▸ The task:
Stop after the line that contains "(246, 411) = (647, 459): black"; until then, restate each line of the entries word for word from the very first.

[Dataset records]
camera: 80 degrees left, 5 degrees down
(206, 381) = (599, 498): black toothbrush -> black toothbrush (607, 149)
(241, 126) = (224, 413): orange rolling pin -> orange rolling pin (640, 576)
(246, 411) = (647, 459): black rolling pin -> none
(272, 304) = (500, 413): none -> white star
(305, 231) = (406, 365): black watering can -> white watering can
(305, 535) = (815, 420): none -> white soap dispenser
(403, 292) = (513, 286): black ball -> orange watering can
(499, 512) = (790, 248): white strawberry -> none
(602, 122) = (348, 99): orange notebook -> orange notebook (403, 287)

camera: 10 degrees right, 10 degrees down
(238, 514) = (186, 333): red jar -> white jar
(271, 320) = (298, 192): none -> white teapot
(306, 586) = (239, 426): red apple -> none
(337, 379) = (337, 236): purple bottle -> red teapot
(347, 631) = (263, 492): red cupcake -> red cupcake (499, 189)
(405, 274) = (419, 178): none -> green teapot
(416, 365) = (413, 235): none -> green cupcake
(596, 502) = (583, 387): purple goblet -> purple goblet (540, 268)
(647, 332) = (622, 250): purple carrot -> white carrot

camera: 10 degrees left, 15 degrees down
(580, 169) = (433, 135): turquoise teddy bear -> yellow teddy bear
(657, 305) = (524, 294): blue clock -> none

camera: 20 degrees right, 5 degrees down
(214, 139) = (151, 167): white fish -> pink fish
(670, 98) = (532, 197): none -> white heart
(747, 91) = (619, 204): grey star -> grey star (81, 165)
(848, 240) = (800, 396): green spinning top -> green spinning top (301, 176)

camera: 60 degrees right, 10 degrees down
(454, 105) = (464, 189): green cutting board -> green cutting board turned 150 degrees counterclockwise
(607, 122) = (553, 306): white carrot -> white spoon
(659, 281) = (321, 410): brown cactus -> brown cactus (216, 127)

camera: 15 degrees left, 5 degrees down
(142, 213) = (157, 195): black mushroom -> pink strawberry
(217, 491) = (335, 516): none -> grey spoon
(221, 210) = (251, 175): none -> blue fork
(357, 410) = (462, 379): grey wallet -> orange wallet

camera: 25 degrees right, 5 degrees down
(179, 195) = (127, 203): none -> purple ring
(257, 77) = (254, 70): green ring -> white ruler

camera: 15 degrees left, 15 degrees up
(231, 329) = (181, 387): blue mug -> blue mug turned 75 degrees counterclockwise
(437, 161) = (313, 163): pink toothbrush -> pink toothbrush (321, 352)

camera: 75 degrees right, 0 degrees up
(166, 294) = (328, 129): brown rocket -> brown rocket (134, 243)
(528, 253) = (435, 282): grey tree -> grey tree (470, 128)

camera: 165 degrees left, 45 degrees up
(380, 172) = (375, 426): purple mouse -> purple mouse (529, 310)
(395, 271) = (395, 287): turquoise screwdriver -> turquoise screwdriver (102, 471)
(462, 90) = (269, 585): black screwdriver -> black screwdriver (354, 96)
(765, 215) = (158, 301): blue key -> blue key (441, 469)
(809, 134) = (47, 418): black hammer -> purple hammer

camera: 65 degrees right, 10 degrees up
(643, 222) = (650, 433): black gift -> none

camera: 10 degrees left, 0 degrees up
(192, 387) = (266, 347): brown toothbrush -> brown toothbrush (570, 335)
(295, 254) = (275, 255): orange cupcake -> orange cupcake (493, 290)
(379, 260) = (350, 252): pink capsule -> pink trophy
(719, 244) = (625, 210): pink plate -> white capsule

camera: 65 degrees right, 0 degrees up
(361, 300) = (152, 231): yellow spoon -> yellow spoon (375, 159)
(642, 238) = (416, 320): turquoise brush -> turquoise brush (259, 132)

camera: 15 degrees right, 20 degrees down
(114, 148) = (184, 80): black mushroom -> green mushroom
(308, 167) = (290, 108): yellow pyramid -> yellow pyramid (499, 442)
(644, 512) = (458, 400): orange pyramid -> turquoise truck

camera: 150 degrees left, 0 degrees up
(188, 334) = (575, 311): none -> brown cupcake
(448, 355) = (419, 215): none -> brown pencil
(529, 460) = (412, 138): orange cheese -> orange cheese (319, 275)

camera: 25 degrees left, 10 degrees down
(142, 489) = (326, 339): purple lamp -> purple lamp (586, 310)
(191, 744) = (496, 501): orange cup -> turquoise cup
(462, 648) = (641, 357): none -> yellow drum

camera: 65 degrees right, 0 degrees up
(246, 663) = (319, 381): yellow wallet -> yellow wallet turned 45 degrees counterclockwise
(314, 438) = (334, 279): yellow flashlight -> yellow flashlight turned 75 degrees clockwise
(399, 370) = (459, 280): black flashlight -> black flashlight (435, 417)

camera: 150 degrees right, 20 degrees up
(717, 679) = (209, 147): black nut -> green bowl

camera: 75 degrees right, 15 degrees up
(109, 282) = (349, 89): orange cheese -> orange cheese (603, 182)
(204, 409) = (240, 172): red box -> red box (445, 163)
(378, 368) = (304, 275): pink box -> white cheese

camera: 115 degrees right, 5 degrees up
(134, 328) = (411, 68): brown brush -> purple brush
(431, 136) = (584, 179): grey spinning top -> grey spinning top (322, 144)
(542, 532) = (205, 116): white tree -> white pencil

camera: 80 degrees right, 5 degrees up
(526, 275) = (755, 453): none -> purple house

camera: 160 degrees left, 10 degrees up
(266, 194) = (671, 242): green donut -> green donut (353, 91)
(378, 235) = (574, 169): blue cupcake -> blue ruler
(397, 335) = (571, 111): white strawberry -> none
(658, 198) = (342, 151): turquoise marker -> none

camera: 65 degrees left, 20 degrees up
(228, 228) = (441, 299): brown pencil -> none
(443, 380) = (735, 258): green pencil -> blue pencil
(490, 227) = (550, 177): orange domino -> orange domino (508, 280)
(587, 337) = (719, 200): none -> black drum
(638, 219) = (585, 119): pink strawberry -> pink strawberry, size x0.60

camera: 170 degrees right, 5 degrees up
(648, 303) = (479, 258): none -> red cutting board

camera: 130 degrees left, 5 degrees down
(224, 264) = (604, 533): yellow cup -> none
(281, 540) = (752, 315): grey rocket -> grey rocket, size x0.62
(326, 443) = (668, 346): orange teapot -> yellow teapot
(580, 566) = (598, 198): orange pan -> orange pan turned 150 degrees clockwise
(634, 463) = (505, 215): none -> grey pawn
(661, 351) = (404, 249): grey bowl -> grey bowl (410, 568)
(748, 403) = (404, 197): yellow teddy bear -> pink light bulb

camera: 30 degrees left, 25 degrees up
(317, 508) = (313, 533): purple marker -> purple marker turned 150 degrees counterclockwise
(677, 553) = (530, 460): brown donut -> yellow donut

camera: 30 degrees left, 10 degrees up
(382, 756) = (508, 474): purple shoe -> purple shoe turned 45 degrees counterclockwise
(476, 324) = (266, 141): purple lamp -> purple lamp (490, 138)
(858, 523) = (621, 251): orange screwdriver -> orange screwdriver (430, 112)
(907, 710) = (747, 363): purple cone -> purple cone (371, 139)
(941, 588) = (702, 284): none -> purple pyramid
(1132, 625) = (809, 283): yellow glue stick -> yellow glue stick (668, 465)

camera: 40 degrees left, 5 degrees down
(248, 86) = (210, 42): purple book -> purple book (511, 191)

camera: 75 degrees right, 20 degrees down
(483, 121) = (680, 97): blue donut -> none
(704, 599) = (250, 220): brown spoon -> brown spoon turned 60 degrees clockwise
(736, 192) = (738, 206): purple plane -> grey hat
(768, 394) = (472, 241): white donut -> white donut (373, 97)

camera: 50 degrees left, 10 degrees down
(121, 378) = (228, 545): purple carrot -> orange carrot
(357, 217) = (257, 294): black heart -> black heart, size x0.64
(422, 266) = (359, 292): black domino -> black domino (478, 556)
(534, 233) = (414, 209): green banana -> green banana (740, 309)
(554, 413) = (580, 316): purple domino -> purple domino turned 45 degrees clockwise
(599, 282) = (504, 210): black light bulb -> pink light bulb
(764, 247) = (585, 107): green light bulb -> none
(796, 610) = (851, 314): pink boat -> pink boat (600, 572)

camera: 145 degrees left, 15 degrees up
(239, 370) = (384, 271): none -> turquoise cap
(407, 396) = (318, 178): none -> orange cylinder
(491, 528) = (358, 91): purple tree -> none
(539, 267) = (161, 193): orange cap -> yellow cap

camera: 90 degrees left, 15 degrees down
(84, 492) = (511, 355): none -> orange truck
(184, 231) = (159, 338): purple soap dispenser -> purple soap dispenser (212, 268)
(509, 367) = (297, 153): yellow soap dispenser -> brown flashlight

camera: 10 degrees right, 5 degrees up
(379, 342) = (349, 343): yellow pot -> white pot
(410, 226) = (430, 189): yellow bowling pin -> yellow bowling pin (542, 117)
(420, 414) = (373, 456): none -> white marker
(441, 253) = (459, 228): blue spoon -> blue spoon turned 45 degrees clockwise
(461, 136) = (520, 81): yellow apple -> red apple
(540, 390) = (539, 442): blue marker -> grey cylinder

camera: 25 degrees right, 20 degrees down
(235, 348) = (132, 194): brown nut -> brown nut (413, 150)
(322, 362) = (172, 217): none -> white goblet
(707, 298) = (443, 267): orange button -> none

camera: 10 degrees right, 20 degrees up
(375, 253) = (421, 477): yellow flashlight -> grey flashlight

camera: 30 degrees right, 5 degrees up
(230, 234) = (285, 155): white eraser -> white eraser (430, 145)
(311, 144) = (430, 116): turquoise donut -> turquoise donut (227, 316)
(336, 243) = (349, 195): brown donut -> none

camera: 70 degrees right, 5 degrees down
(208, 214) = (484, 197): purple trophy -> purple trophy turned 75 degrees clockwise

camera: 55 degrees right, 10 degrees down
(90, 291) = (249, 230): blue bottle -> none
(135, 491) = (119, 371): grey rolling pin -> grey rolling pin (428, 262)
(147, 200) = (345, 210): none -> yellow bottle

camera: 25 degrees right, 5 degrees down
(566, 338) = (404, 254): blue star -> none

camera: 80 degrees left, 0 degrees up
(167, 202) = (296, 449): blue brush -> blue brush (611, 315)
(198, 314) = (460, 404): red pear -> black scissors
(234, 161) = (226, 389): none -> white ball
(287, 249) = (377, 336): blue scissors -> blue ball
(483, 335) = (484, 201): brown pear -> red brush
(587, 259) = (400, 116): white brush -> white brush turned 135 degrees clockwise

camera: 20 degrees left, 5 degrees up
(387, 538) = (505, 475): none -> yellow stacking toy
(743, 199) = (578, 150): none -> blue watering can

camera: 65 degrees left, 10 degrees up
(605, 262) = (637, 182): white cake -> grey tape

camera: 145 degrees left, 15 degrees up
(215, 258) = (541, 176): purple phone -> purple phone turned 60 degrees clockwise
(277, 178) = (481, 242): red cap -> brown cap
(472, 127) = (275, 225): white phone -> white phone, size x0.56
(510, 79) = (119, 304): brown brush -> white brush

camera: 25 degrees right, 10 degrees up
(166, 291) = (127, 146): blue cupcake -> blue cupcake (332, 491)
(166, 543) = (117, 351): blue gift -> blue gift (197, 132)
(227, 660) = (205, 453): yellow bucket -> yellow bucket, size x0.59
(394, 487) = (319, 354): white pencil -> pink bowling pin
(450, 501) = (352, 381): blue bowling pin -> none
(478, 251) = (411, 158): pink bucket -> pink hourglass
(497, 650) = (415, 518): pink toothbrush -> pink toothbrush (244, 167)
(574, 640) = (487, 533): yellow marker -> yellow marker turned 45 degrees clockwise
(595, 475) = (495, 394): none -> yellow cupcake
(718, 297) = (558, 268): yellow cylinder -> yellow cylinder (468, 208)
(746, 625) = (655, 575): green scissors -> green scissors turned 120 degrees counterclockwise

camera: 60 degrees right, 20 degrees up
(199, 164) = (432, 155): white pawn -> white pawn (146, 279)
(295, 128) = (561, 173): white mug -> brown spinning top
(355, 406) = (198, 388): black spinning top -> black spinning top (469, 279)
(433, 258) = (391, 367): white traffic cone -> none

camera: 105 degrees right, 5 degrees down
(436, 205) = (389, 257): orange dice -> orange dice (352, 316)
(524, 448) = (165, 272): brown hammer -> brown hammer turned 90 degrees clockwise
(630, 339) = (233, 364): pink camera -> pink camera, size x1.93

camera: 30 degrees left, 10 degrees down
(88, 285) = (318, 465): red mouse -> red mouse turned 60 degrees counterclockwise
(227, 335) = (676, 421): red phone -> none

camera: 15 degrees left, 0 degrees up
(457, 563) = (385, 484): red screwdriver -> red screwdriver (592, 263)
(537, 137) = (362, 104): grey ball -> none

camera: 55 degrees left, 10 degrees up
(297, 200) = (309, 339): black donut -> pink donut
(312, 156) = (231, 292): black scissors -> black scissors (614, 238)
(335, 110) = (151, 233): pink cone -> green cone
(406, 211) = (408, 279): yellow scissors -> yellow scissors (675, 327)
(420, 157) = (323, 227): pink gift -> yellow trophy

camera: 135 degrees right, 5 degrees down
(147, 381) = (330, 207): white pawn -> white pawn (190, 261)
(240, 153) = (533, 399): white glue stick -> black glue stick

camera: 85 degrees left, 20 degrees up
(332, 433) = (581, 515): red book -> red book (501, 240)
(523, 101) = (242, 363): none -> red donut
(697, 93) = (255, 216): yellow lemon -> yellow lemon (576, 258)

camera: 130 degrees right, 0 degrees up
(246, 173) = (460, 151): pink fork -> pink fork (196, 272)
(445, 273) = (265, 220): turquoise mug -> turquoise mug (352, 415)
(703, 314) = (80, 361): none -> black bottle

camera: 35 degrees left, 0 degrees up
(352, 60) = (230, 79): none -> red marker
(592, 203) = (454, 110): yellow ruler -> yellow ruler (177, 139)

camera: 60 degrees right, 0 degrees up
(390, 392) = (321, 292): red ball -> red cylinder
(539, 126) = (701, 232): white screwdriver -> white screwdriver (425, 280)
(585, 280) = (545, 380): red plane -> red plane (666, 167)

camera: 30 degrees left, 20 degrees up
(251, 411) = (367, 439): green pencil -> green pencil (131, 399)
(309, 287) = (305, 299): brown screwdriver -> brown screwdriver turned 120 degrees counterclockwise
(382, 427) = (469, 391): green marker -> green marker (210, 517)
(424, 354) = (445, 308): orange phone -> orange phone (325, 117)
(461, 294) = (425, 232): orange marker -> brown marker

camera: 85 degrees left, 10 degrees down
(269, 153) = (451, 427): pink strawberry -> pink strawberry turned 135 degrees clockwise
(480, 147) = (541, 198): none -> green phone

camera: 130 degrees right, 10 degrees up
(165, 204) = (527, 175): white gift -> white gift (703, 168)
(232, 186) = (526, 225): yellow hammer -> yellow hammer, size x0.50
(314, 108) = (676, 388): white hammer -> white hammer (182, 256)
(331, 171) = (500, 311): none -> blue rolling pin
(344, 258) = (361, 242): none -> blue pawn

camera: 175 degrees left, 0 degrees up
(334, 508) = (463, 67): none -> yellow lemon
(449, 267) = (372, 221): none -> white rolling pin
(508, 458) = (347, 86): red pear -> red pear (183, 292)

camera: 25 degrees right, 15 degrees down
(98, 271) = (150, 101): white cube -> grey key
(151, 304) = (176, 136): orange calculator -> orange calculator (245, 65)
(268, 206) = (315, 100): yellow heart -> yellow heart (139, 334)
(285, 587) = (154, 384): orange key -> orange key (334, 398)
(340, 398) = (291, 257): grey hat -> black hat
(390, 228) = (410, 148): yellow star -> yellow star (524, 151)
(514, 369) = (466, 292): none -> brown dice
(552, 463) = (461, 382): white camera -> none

▸ Exercise answer:
camera: 80 degrees left, 5 degrees down
(206, 381) = (599, 498): black toothbrush -> black toothbrush (607, 149)
(241, 126) = (224, 413): orange rolling pin -> orange rolling pin (640, 576)
(246, 411) = (647, 459): black rolling pin -> none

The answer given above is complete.